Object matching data
╔══

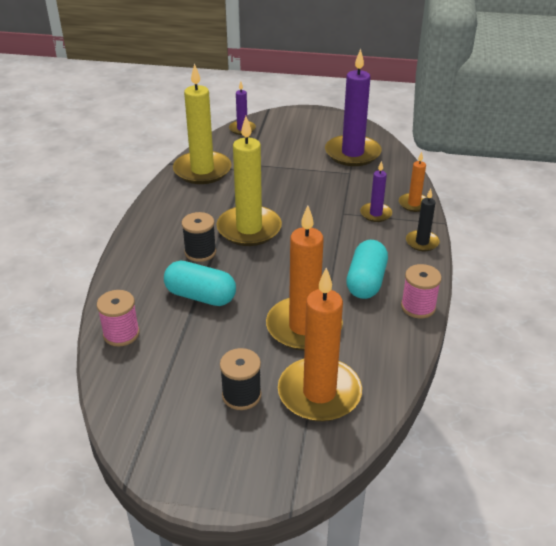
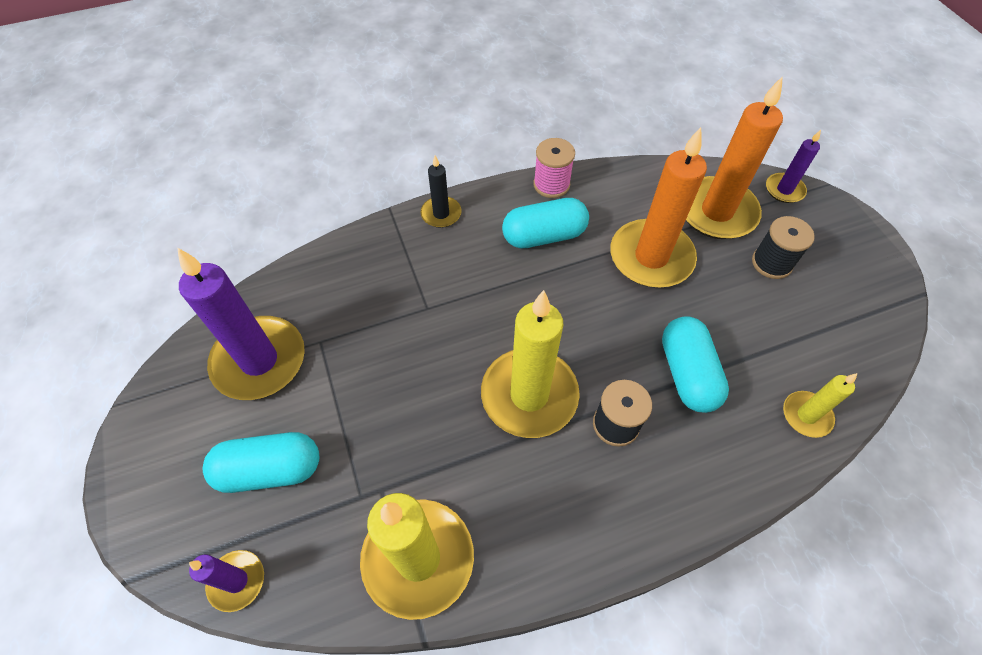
camera: 120 degrees left, 20 degrees up
(121, 334) = (806, 415): pink spool -> yellow candle
(285, 145) = (270, 470): none -> turquoise capsule
(376, 214) = (409, 274): purple candle -> purple candle (784, 190)
(414, 204) = (364, 245): orange candle -> none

╚══

*REQUIRED ACTION*. Skip the pictures and reproduce all remaining entries exactly.

*RESPONSE*.
camera: 120 degrees left, 20 degrees up
(121, 334) = (806, 415): pink spool -> yellow candle
(285, 145) = (270, 470): none -> turquoise capsule
(376, 214) = (409, 274): purple candle -> purple candle (784, 190)
(414, 204) = (364, 245): orange candle -> none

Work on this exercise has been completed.